Recorded data:
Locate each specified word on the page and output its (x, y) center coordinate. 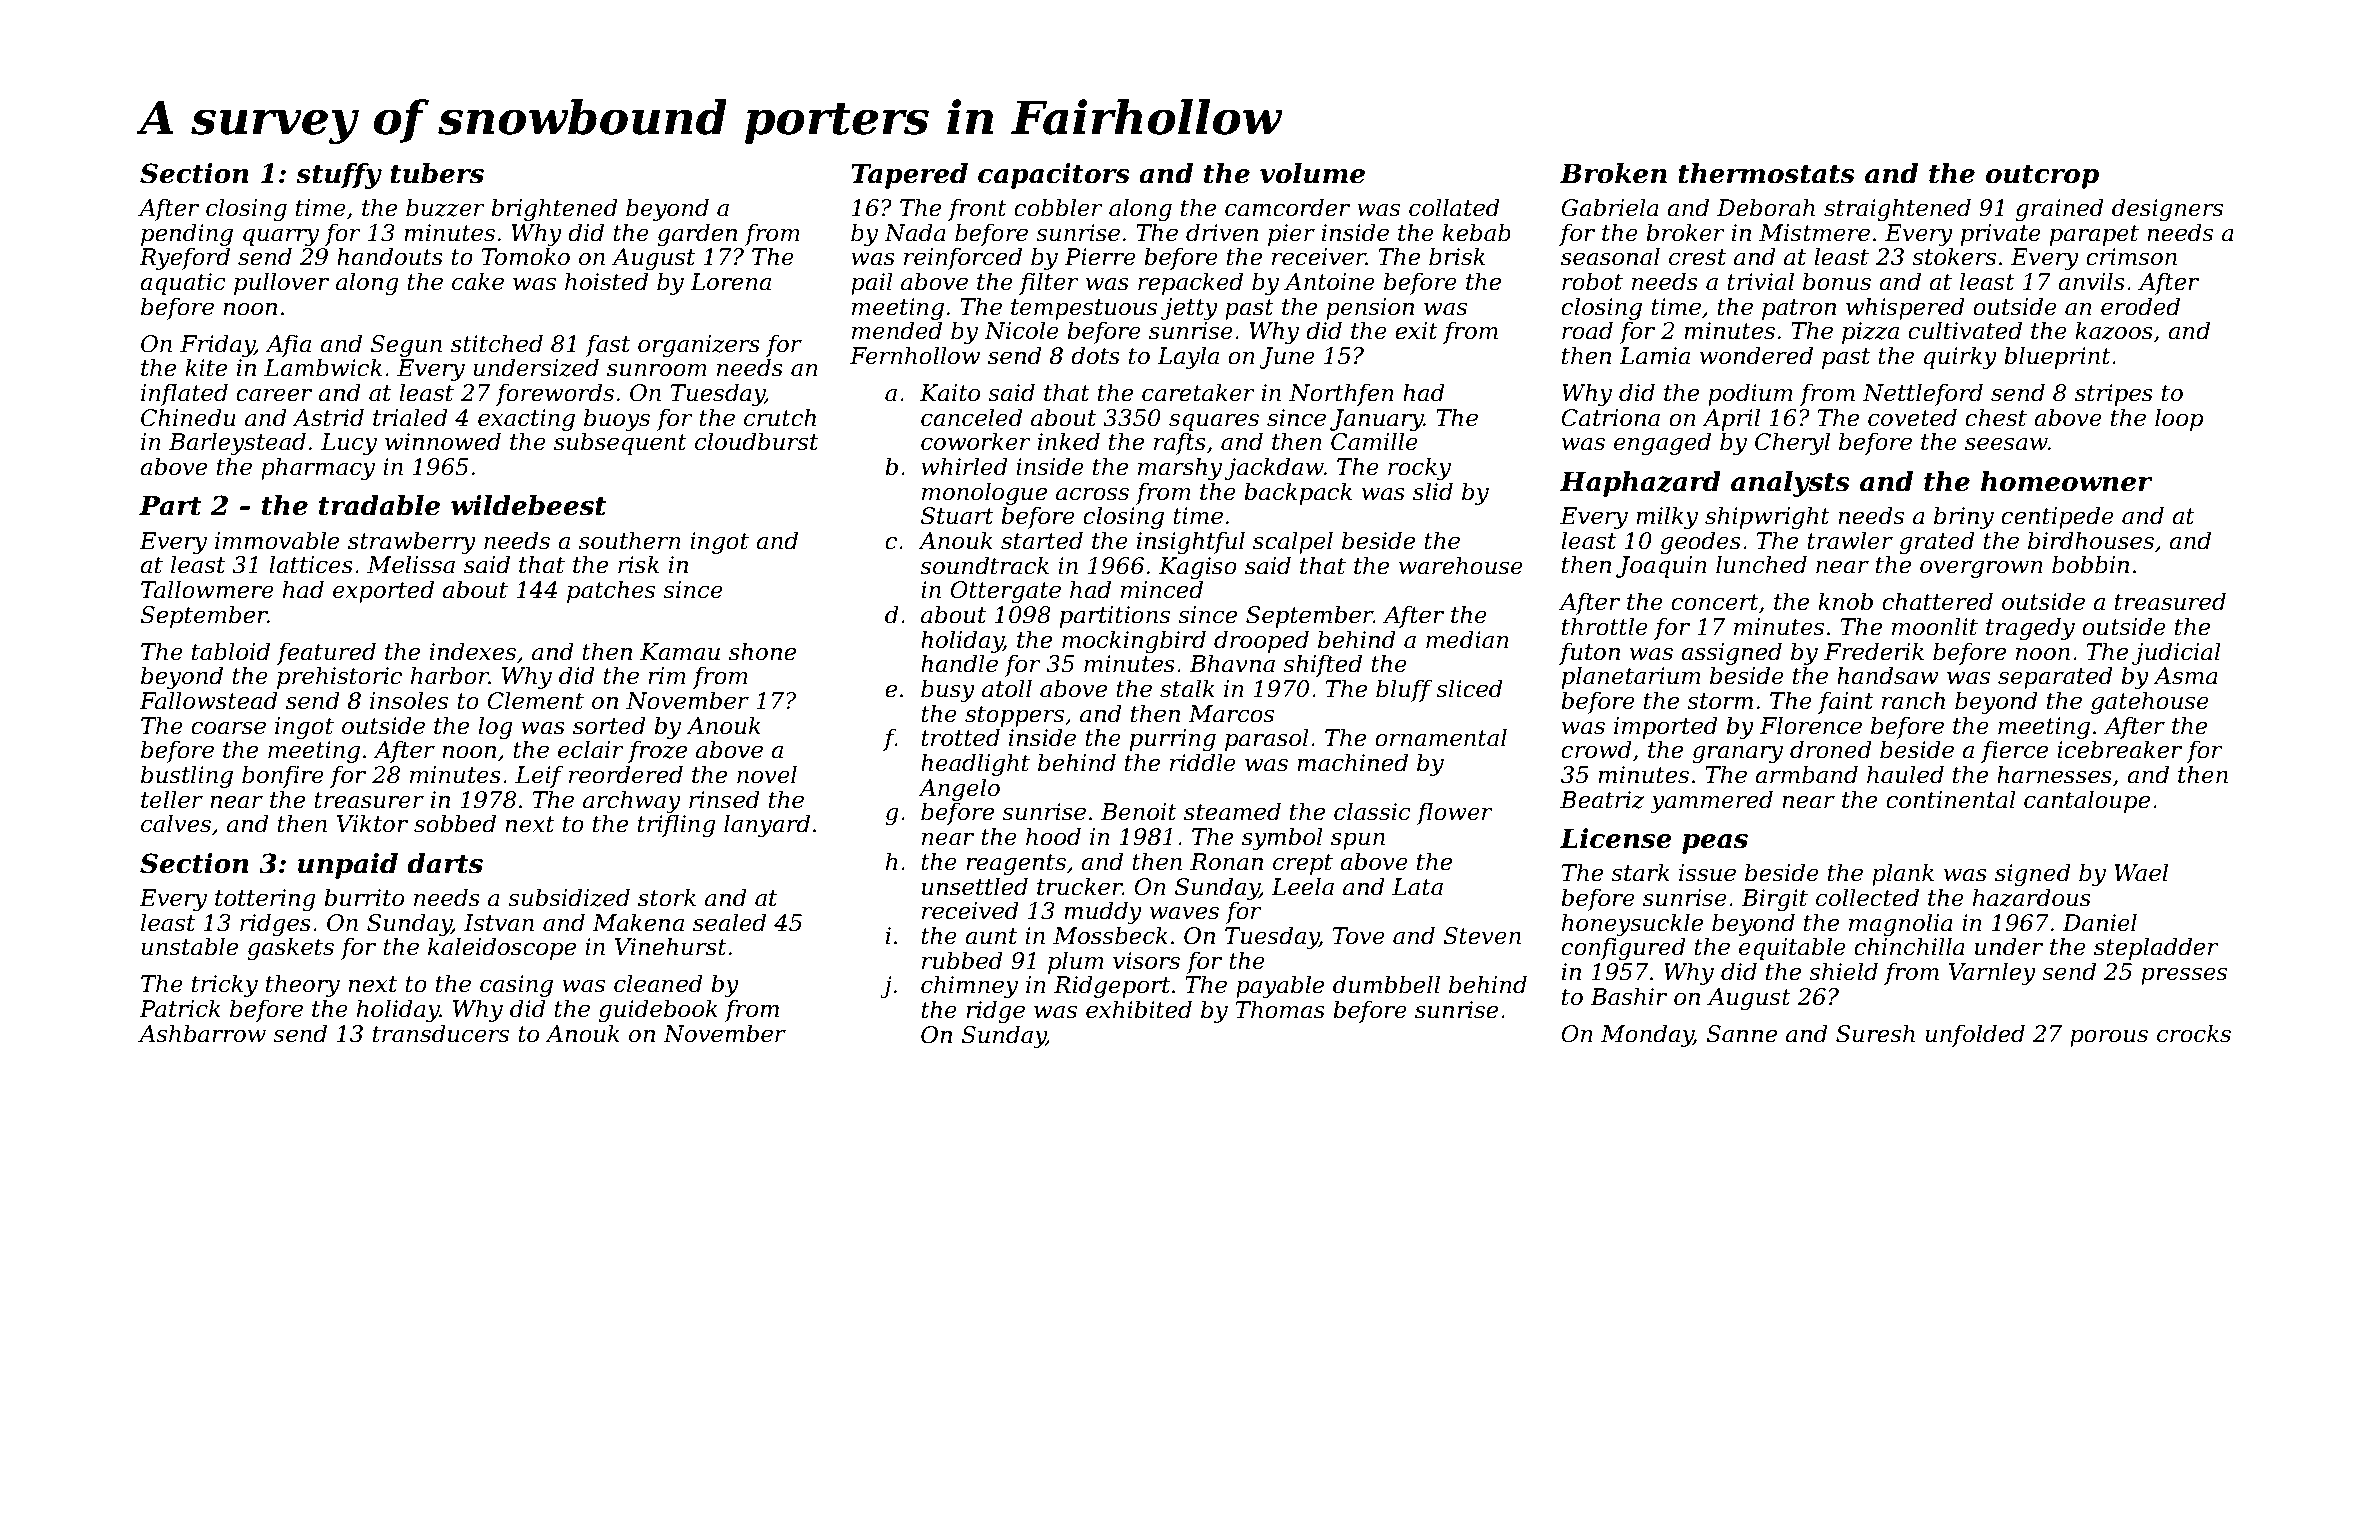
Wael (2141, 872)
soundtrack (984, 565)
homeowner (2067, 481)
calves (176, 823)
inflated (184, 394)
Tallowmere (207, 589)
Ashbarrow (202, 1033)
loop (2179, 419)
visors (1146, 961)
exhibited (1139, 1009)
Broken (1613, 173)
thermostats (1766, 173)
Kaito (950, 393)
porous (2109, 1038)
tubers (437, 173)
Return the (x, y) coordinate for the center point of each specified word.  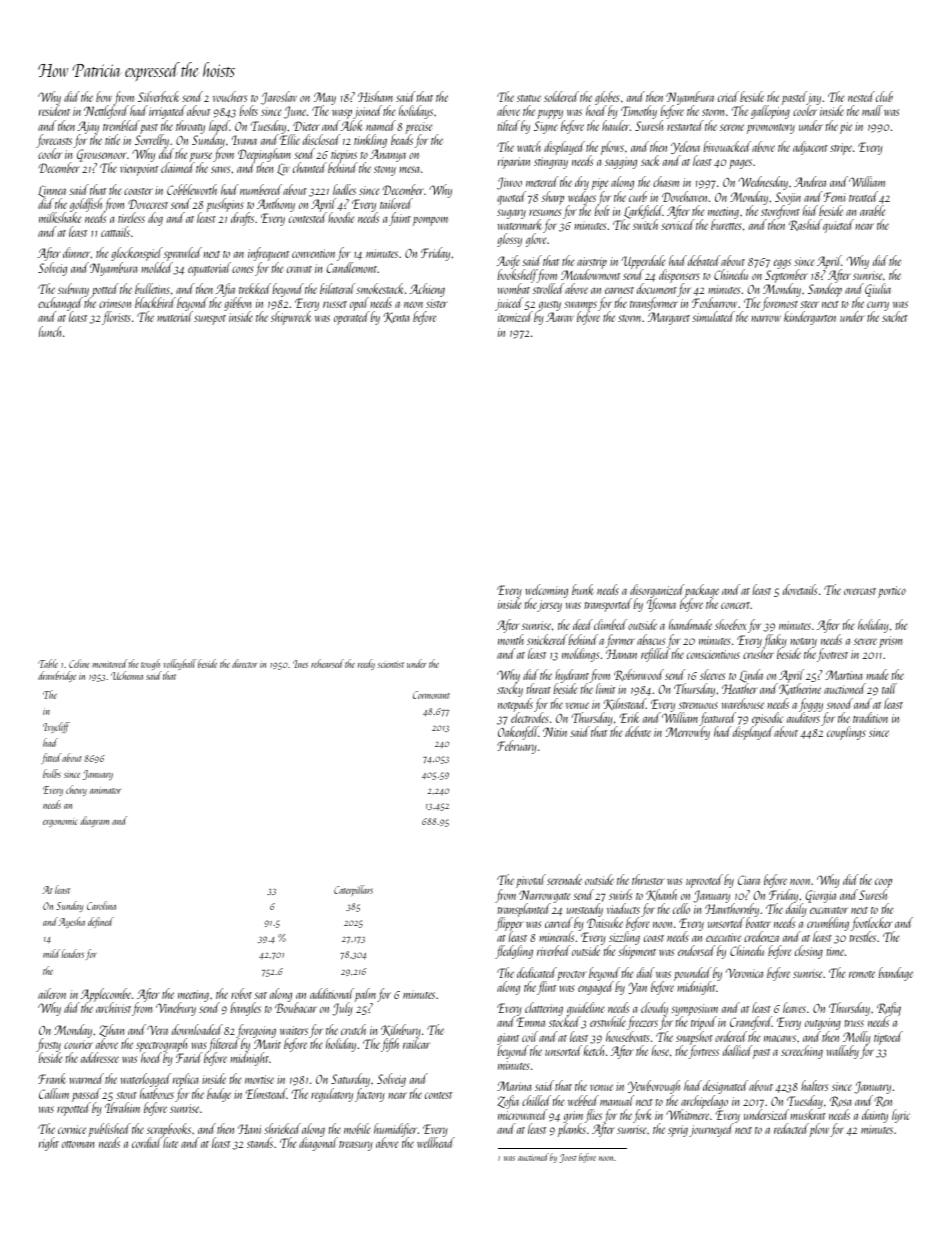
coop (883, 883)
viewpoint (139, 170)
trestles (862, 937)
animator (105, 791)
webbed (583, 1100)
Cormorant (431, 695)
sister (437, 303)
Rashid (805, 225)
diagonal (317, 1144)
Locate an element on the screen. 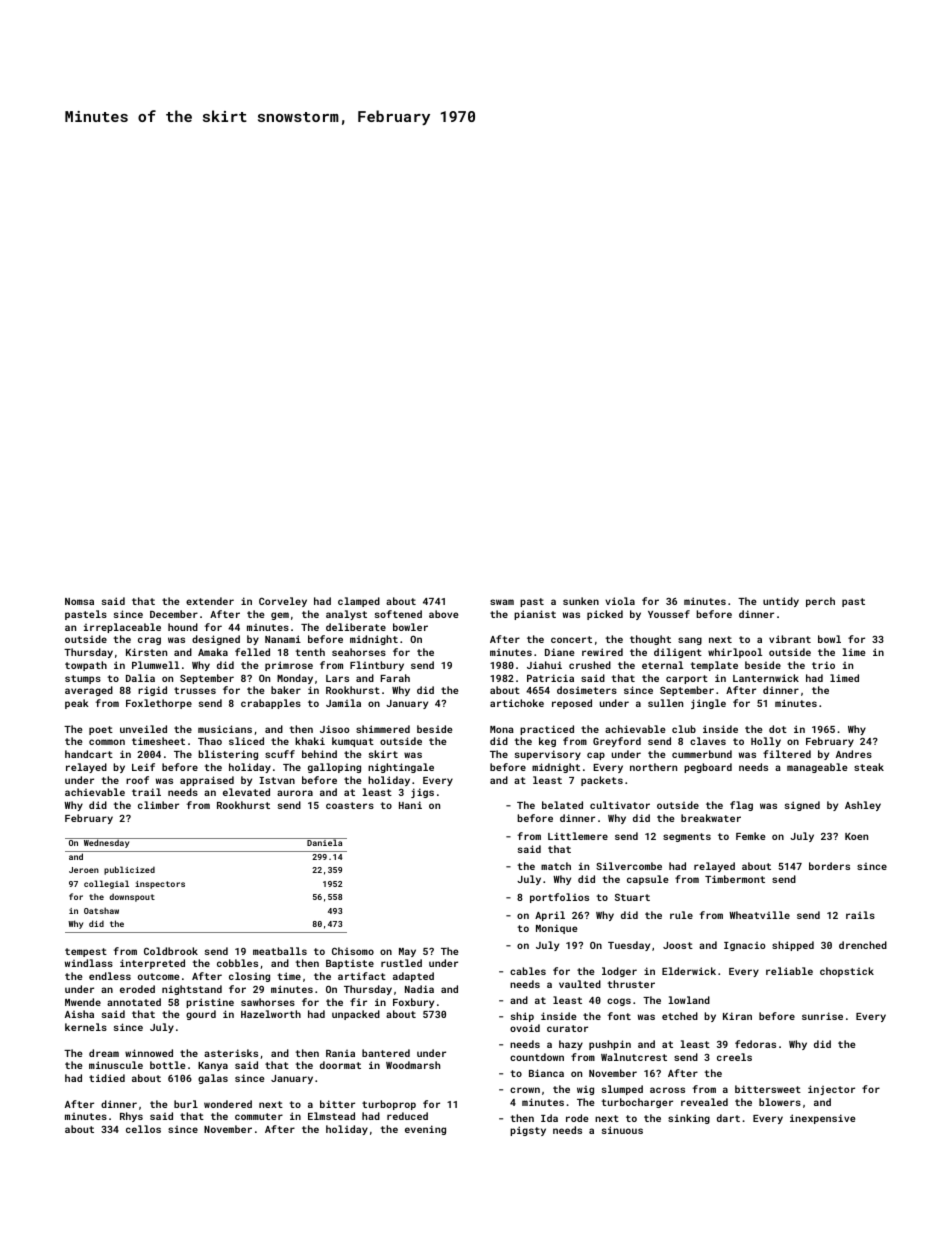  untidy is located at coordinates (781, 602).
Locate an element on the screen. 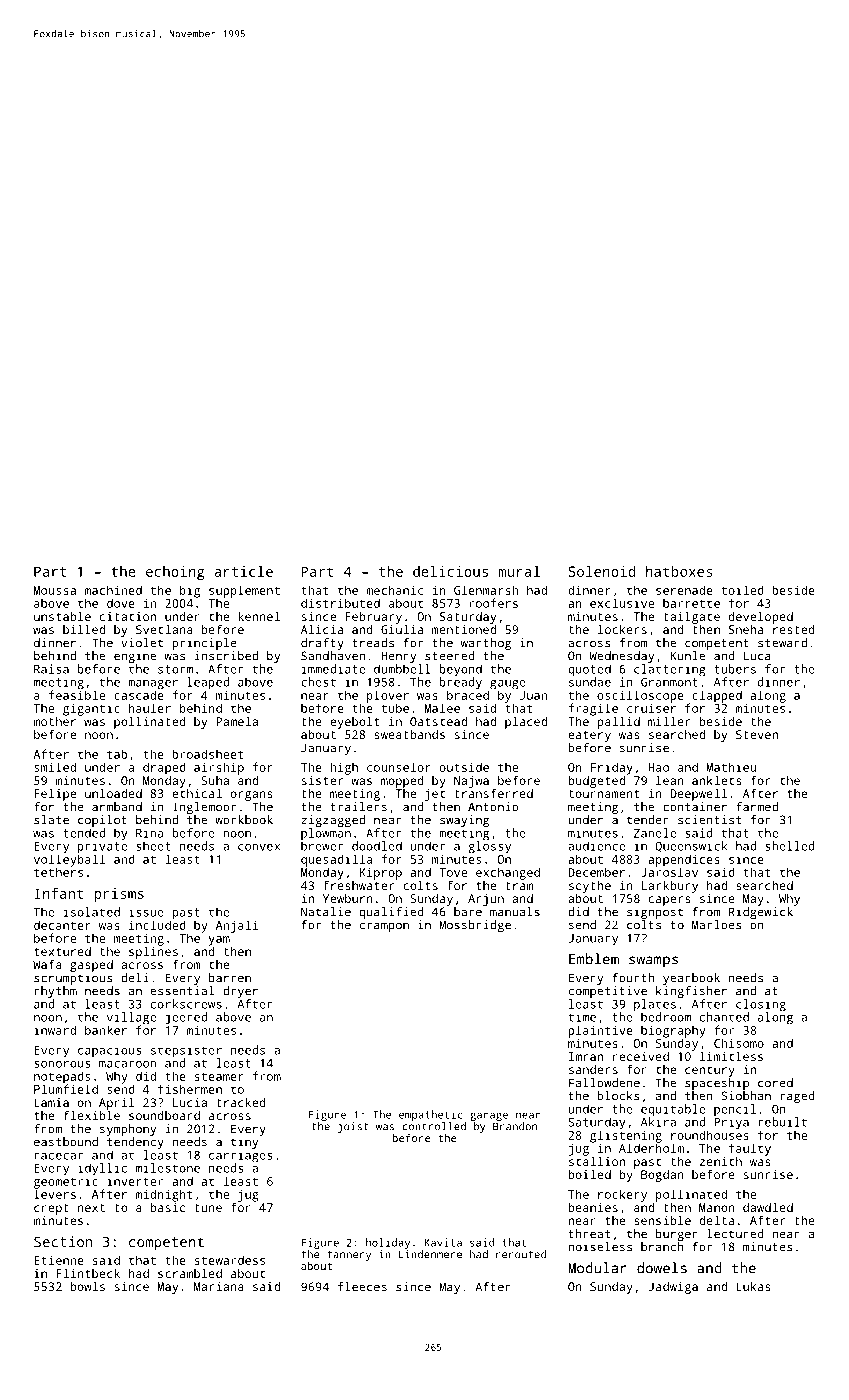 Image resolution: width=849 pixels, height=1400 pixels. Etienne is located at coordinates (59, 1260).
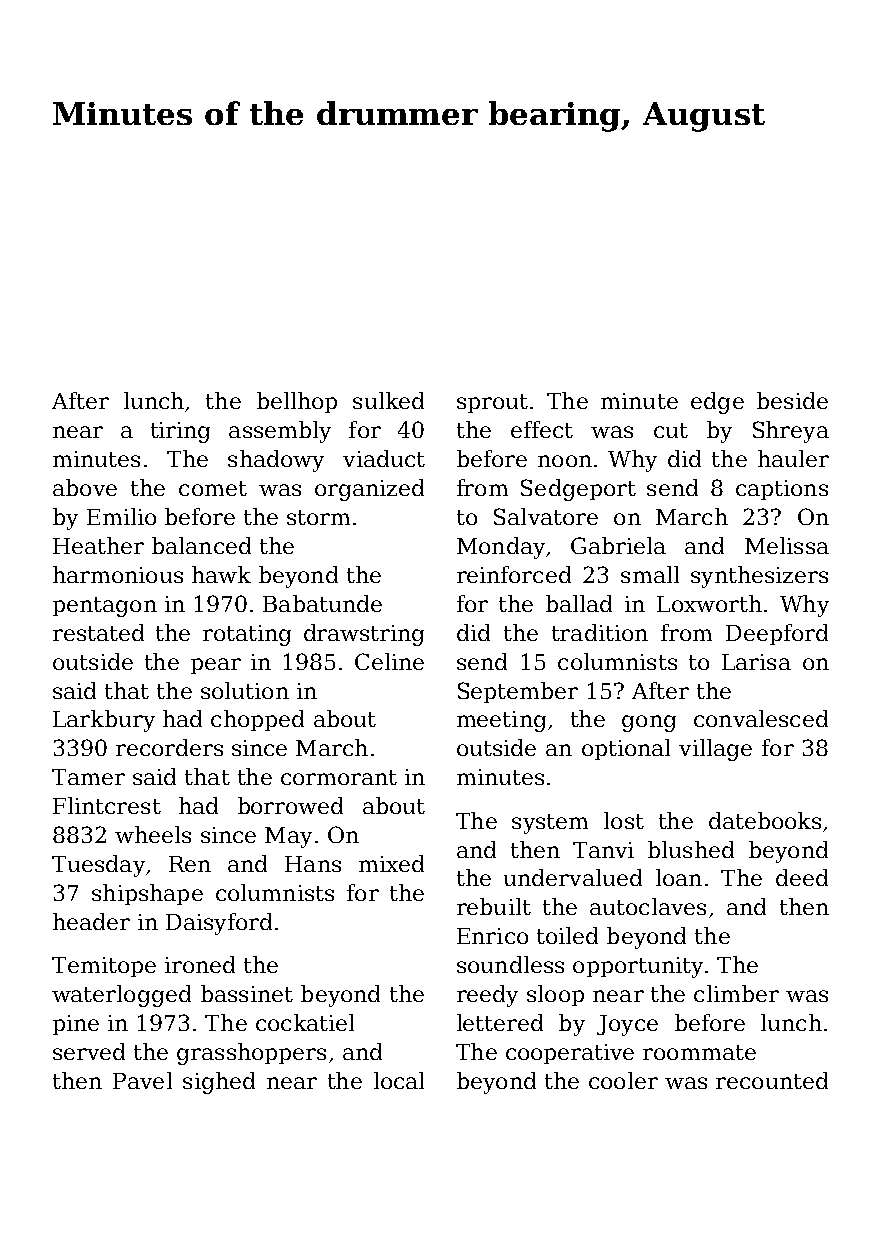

- BRIEF -
Render the records as a Markdown table with the columns Row and Entry, from the line containing "Ashbarrow (202, 1033)" through the line containing "trestles (862, 937)", both included, skipping blank lines. Leave out any pictures.

- SOLUTION TO THIS TASK -
| Row | Entry |
|---|---|
| 1 | Ashbarrow (202, 1033) |
| 2 | loop (2179, 419) |
| 3 | visors (1146, 961) |
| 4 | exhibited (1139, 1009) |
| 5 | Broken (1613, 173) |
| 6 | thermostats (1766, 173) |
| 7 | Kaito (950, 393) |
| 8 | porous (2109, 1038) |
| 9 | tubers (437, 173) |
| 10 | Return the (x, y) coordinate for the center point of each specified word.   |
| 11 | coop (883, 883) |
| 12 | viewpoint (139, 170) |
| 13 | trestles (862, 937) |